[Records excerpted from a collection]
********

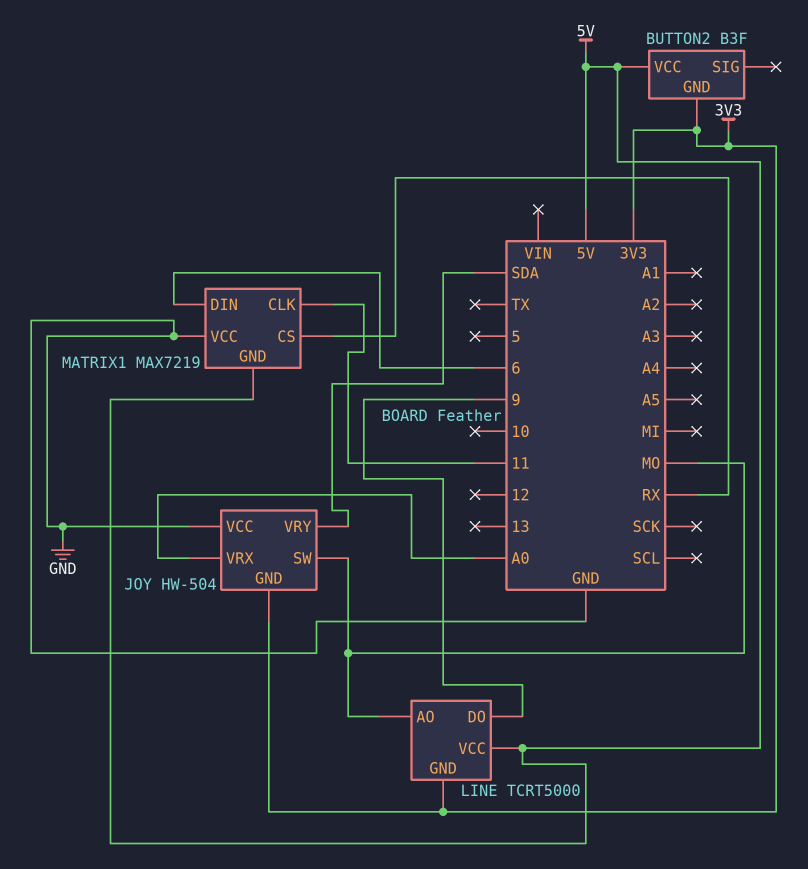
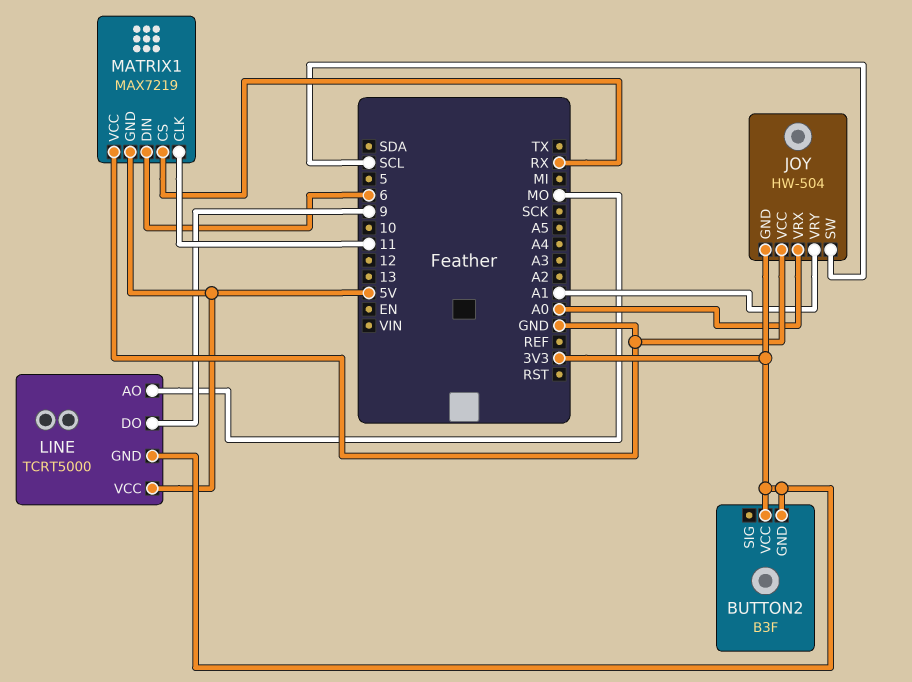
BUTTON2 pin VCC: 5V -> 3V3
JOY pin SW: MO -> SCL
JOY pin VRY: SDA -> A1

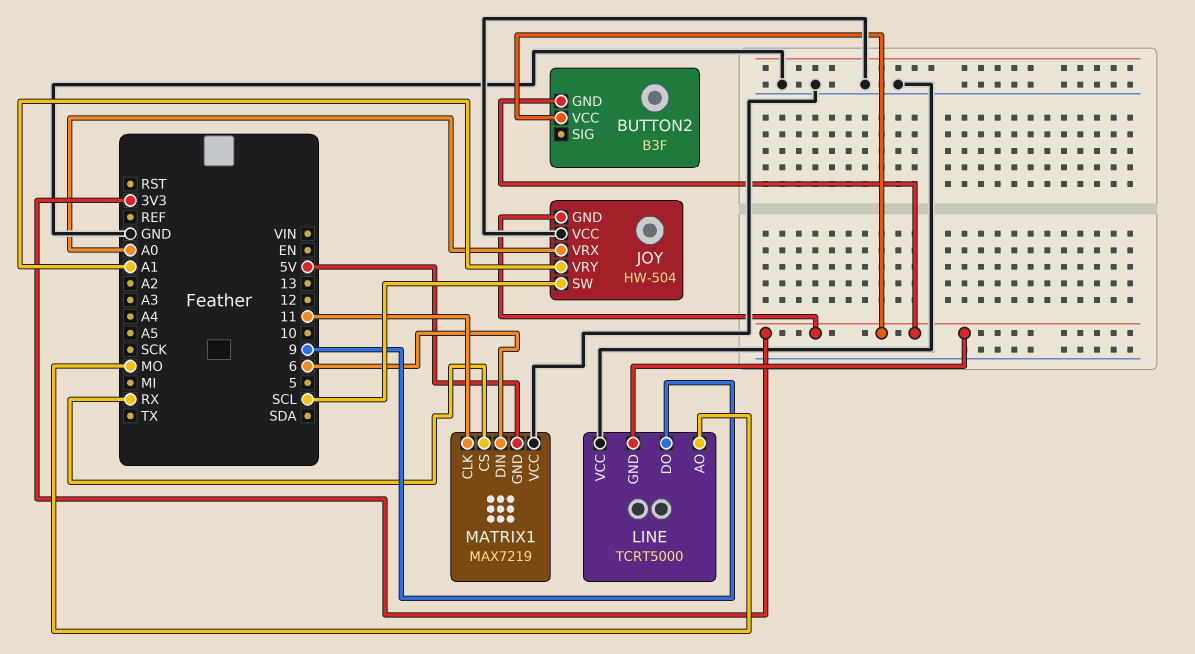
LINE pin VCC: 5V -> GND

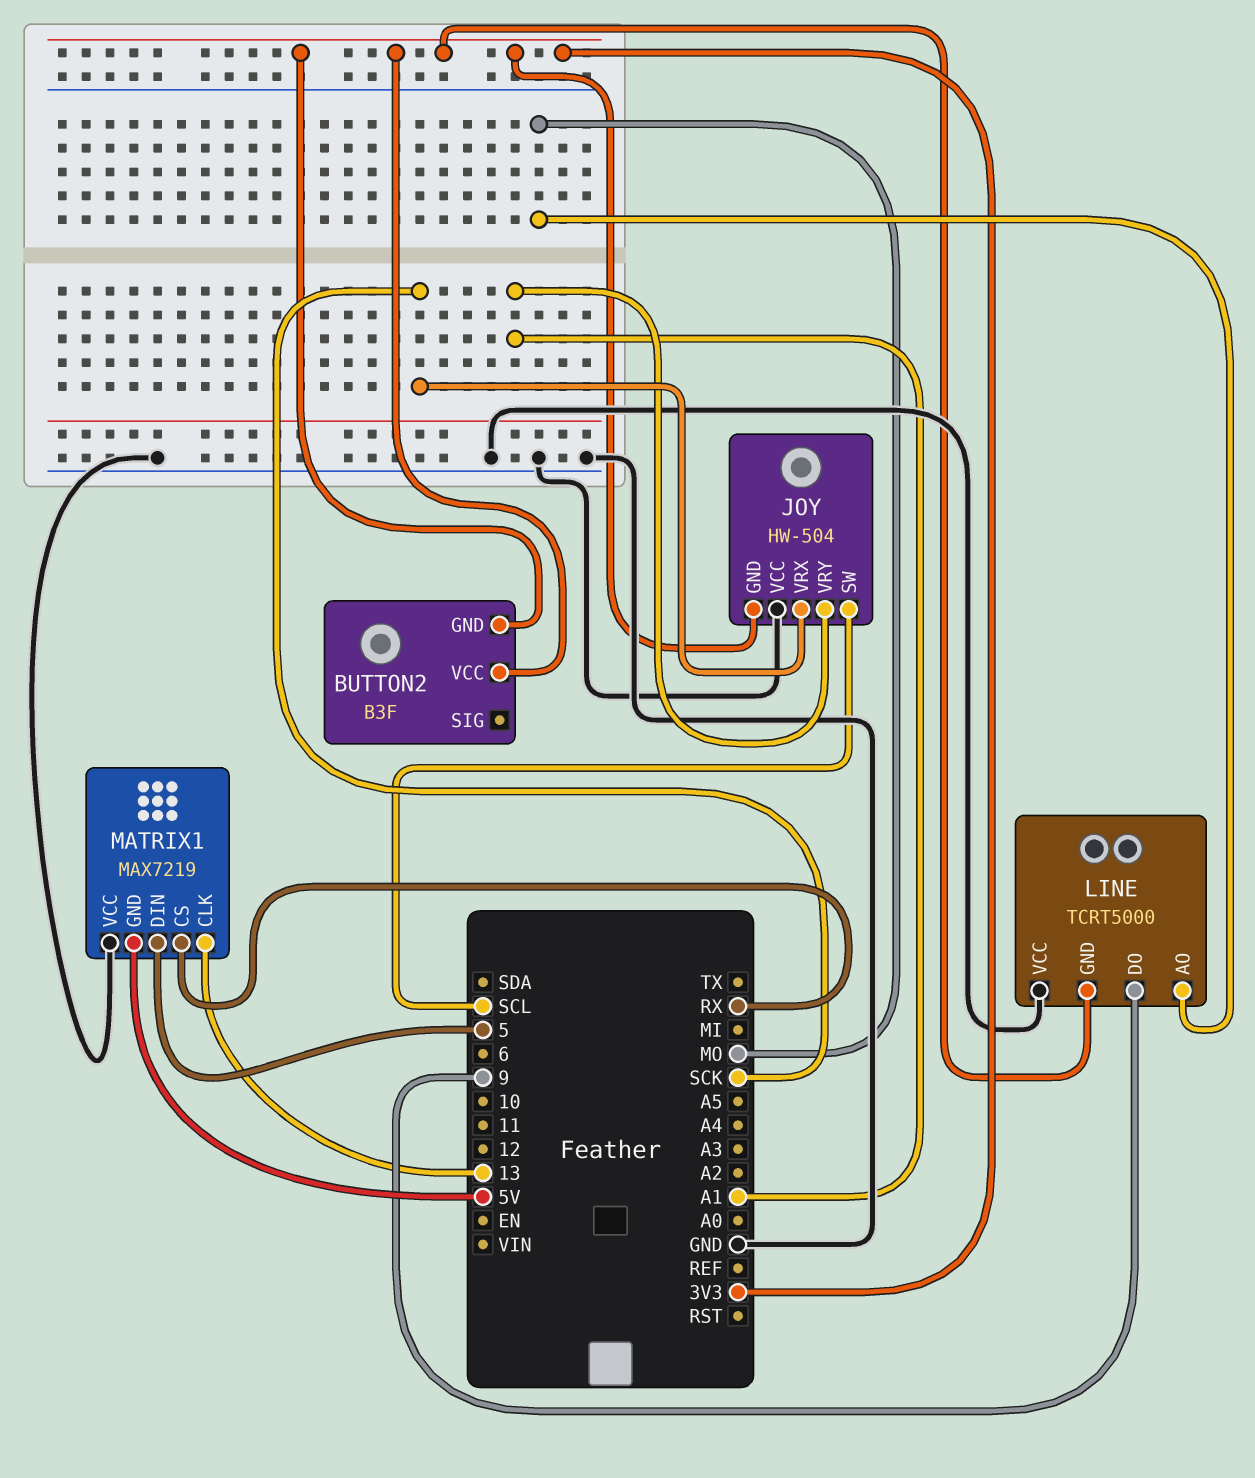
JOY pin VRX: A0 -> SCK
MATRIX1 pin CLK: 11 -> 13
MATRIX1 pin DIN: 6 -> 5

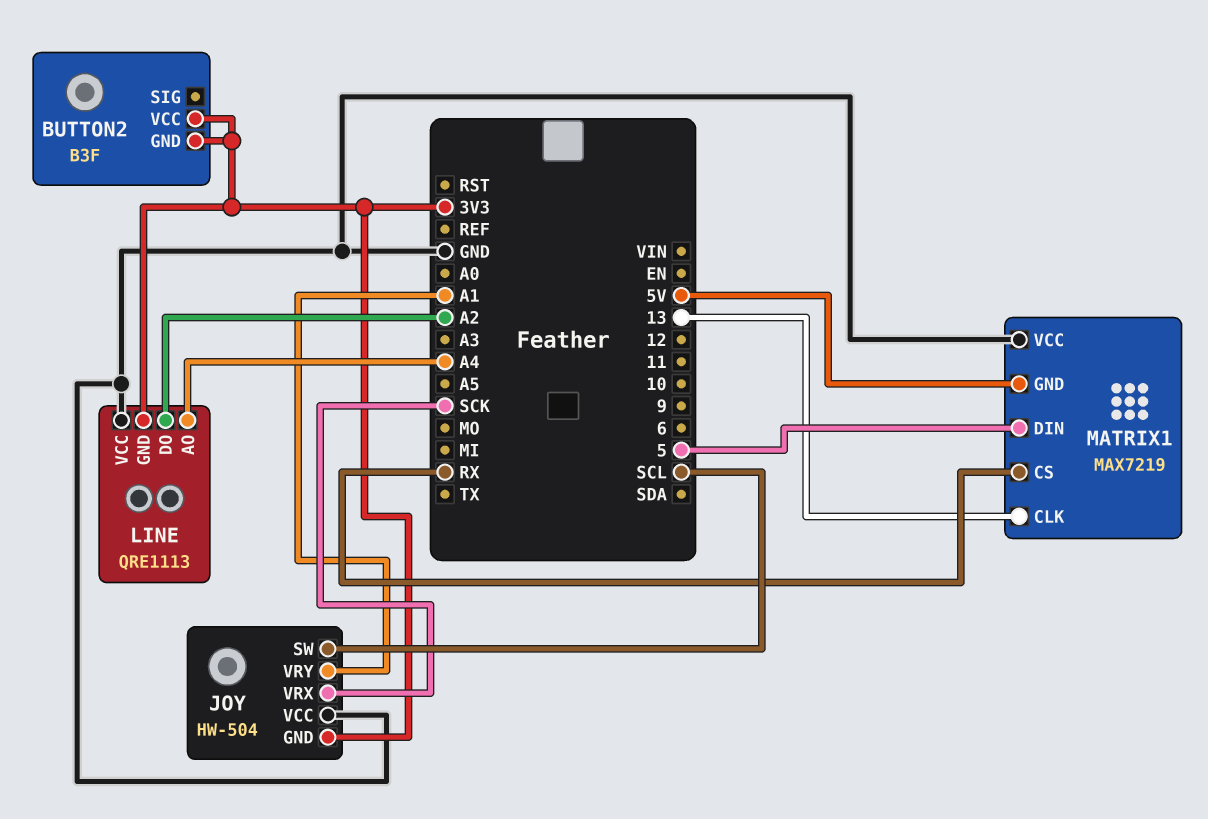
LINE: TCRT5000 -> QRE1113
LINE pin AO: MO -> A4
LINE pin DO: 9 -> A2

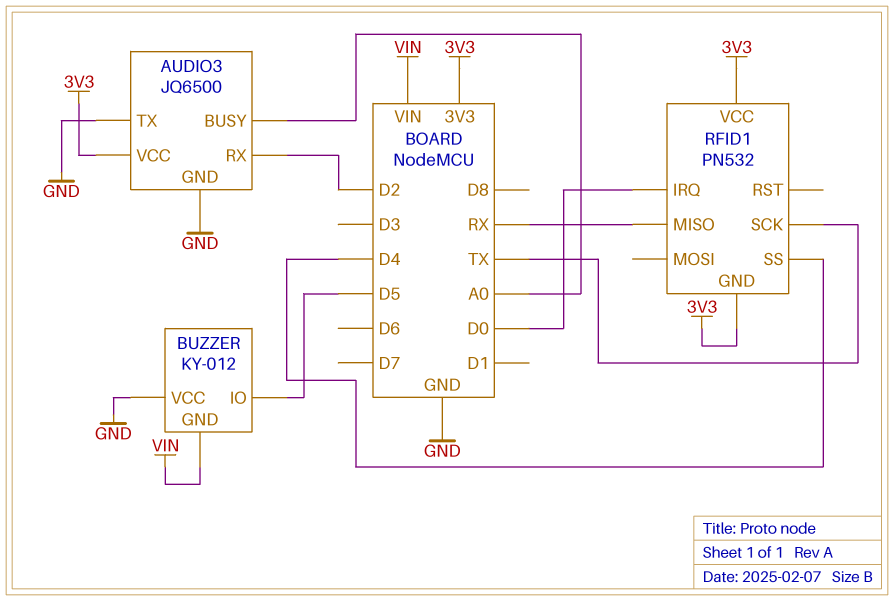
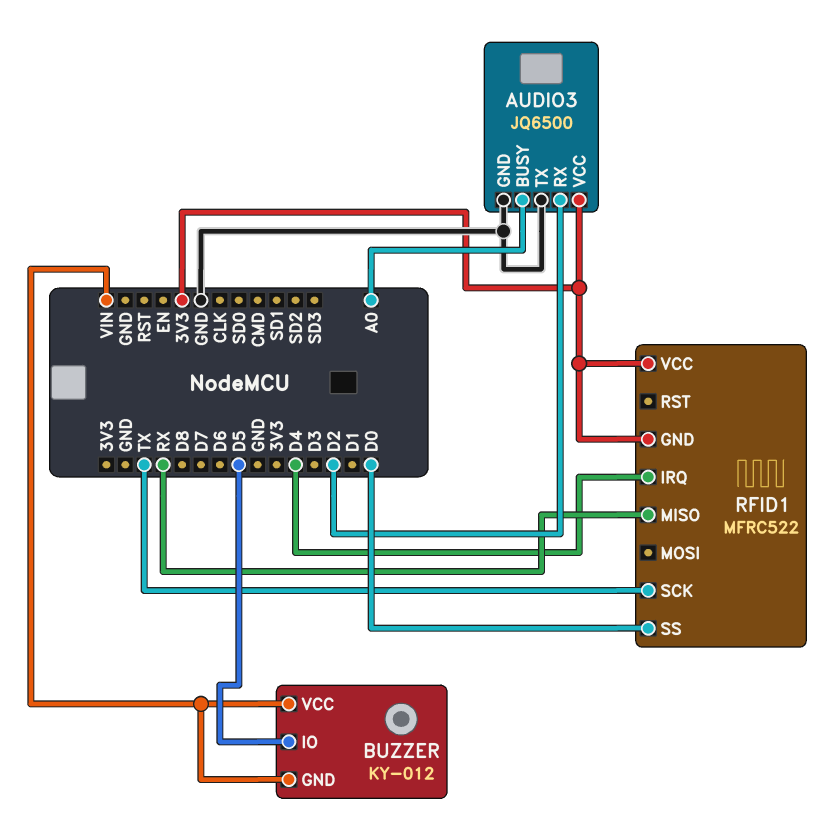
BUZZER pin VCC: GND -> VIN
RFID1: PN532 -> MFRC522
RFID1 pin IRQ: D0 -> D4
RFID1 pin SS: D4 -> D0

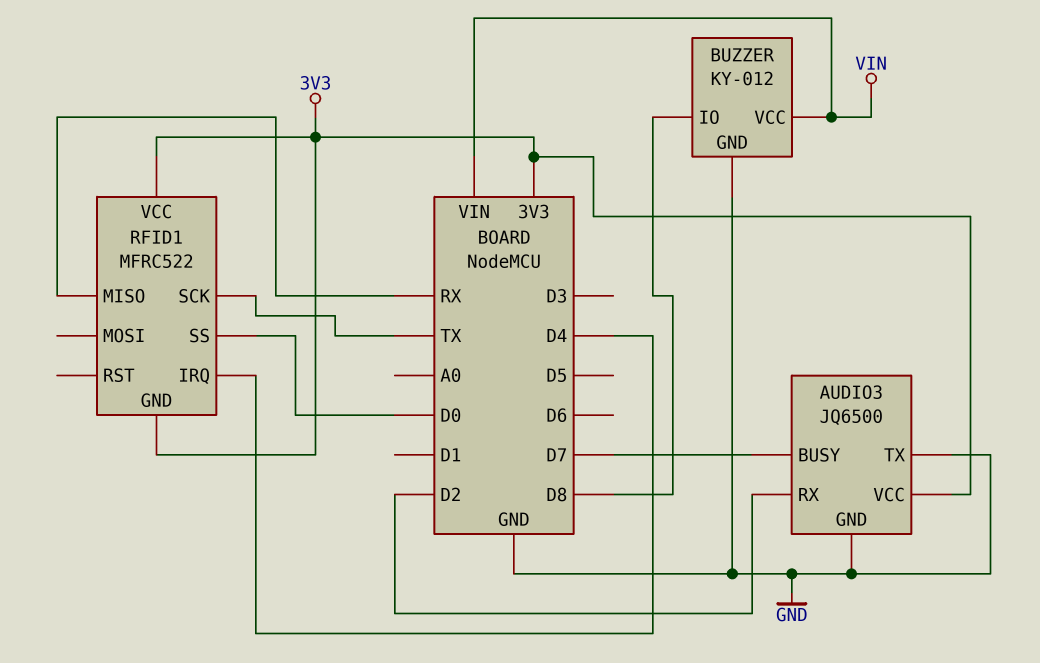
AUDIO3 pin BUSY: A0 -> D7
BUZZER pin GND: VIN -> GND
BUZZER pin IO: D5 -> D8

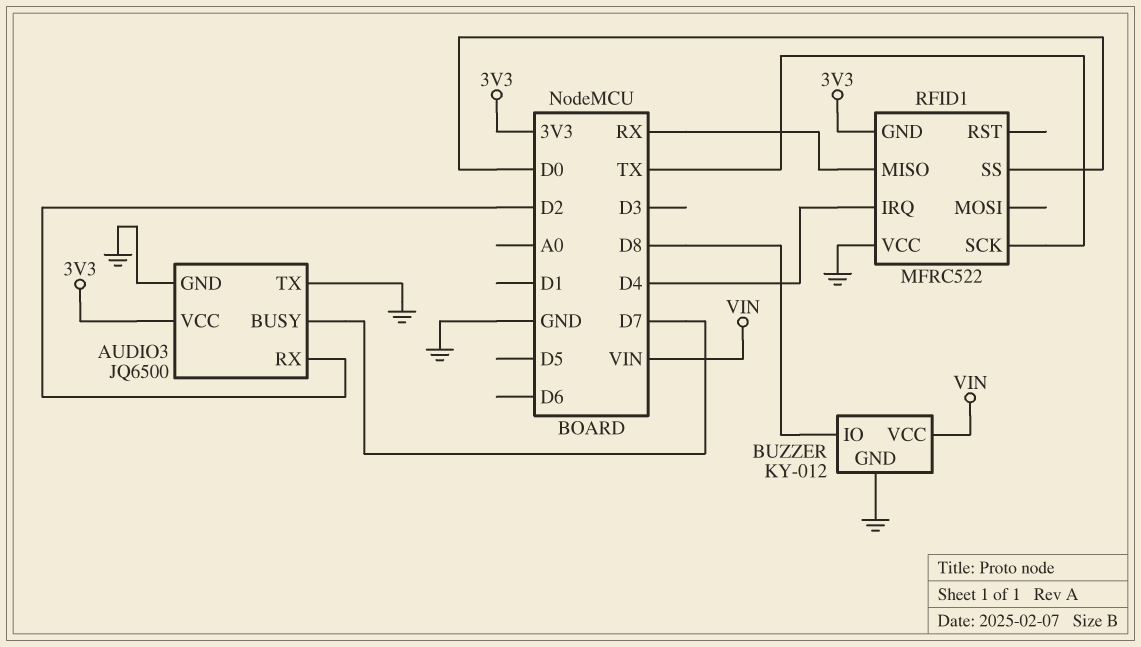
RFID1 pin VCC: 3V3 -> GND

********

◆ Task details: Quote the records above exactly, from the first line through the line containing "BUZZER pin GND: VIN -> GND", and leave out the pictures.

◆ Task result:
BUTTON2 pin VCC: 5V -> 3V3
JOY pin SW: MO -> SCL
JOY pin VRY: SDA -> A1

LINE pin VCC: 5V -> GND

JOY pin VRX: A0 -> SCK
MATRIX1 pin CLK: 11 -> 13
MATRIX1 pin DIN: 6 -> 5

LINE: TCRT5000 -> QRE1113
LINE pin AO: MO -> A4
LINE pin DO: 9 -> A2

BUZZER pin VCC: GND -> VIN
RFID1: PN532 -> MFRC522
RFID1 pin IRQ: D0 -> D4
RFID1 pin SS: D4 -> D0

AUDIO3 pin BUSY: A0 -> D7
BUZZER pin GND: VIN -> GND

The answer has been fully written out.